What you need to do:
Here is the task for the records below: repeat exactly the lines from the one with "IC4: LTV-817 -> EL817" to the one with "L203: none -> 220uH (GND, NET4)", both included, and nothing else.

[Stored entries]
-=-=-

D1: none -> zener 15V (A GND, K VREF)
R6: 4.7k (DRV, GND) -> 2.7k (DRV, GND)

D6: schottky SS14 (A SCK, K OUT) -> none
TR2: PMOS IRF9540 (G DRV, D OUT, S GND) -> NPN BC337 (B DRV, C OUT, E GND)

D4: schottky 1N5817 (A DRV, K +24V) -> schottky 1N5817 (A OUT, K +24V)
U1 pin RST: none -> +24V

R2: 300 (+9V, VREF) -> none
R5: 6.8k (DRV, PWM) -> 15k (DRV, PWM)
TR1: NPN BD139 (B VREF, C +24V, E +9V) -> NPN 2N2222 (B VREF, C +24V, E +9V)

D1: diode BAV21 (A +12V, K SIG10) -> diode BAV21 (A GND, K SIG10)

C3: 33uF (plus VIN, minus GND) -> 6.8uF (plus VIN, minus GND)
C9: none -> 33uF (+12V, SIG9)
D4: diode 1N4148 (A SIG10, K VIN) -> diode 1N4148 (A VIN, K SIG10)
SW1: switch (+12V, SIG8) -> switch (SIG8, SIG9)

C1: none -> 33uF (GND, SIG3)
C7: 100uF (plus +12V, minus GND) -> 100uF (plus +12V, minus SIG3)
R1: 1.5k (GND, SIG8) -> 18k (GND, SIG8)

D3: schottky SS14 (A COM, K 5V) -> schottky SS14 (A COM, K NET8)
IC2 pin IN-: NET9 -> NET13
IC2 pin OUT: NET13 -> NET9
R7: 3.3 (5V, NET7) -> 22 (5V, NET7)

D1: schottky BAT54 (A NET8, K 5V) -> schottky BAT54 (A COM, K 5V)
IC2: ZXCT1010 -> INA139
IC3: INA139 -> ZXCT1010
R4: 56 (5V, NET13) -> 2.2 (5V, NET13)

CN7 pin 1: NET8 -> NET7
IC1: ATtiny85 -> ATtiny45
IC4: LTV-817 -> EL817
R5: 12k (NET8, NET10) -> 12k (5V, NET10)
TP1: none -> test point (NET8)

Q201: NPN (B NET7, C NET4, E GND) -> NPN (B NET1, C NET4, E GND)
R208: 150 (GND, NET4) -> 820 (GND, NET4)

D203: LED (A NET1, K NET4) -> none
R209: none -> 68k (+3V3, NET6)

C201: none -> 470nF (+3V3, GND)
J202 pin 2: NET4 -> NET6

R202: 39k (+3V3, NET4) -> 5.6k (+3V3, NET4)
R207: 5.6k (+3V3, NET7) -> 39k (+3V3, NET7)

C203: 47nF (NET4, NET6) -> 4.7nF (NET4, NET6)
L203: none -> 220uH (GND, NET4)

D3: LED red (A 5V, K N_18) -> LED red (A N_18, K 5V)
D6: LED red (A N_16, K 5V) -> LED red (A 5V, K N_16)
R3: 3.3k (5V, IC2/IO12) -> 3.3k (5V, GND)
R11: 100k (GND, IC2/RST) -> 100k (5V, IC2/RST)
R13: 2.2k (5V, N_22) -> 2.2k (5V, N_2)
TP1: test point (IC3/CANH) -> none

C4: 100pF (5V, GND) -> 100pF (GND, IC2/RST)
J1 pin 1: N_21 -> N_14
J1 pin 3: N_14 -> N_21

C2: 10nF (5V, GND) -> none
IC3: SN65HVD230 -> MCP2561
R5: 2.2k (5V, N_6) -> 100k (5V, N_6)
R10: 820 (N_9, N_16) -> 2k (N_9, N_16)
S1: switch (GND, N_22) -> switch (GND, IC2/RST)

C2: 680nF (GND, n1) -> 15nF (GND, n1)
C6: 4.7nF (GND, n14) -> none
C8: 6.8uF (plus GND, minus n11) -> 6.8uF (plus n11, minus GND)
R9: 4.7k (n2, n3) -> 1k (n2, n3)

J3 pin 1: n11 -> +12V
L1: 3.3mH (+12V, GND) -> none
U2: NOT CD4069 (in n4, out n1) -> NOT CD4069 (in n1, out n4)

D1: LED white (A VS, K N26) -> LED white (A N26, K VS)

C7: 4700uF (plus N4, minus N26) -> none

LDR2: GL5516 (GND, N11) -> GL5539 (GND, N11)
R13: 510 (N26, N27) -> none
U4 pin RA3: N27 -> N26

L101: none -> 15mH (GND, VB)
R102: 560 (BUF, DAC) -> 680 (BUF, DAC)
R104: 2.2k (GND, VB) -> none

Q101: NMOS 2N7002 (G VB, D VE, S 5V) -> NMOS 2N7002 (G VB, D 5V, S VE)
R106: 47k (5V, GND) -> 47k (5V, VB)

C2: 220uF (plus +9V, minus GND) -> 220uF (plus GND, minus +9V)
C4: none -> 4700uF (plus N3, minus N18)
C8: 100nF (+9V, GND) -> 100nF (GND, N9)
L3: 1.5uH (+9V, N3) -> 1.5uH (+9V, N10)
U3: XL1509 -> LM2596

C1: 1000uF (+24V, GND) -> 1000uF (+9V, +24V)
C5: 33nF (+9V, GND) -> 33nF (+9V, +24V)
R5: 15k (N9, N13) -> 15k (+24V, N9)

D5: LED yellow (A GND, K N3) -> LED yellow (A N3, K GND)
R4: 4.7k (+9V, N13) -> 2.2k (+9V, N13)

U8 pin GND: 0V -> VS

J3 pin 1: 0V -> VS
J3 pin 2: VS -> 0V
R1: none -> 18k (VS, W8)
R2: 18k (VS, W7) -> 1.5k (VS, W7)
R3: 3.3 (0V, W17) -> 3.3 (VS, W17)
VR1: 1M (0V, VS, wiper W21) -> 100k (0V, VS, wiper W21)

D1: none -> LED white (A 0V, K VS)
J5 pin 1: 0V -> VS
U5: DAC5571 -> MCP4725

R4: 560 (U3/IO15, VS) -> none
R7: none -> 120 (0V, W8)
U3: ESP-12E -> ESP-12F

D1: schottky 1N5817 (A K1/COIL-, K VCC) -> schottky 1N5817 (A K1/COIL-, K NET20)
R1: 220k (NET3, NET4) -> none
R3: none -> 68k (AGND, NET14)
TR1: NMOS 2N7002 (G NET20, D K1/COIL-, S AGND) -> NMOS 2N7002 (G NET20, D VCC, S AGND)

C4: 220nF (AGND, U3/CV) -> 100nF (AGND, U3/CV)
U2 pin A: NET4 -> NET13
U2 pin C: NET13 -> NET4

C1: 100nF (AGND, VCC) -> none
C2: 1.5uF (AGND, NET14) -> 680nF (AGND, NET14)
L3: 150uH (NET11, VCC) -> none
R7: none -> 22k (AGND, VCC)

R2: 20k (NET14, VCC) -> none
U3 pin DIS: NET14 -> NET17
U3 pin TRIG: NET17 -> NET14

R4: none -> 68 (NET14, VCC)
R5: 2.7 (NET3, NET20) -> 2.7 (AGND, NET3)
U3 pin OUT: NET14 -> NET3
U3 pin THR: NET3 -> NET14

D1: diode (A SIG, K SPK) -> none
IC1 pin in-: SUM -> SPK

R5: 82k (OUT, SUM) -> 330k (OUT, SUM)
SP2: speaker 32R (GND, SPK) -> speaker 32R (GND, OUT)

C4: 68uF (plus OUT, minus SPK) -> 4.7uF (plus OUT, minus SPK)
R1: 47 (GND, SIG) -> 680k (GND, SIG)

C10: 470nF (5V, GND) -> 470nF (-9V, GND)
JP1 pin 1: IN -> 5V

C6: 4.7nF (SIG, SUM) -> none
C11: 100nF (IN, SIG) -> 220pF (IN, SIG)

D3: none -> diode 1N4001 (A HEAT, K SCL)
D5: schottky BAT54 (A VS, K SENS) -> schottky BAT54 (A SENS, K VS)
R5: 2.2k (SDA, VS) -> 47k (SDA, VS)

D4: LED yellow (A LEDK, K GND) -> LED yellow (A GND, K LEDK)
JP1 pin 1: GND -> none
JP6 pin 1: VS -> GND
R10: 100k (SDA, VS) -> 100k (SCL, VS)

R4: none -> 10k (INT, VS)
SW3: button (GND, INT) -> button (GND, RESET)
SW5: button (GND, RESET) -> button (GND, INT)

-=-=-

Response to the task:
IC4: LTV-817 -> EL817
R5: 12k (NET8, NET10) -> 12k (5V, NET10)
TP1: none -> test point (NET8)

Q201: NPN (B NET7, C NET4, E GND) -> NPN (B NET1, C NET4, E GND)
R208: 150 (GND, NET4) -> 820 (GND, NET4)

D203: LED (A NET1, K NET4) -> none
R209: none -> 68k (+3V3, NET6)

C201: none -> 470nF (+3V3, GND)
J202 pin 2: NET4 -> NET6

R202: 39k (+3V3, NET4) -> 5.6k (+3V3, NET4)
R207: 5.6k (+3V3, NET7) -> 39k (+3V3, NET7)

C203: 47nF (NET4, NET6) -> 4.7nF (NET4, NET6)
L203: none -> 220uH (GND, NET4)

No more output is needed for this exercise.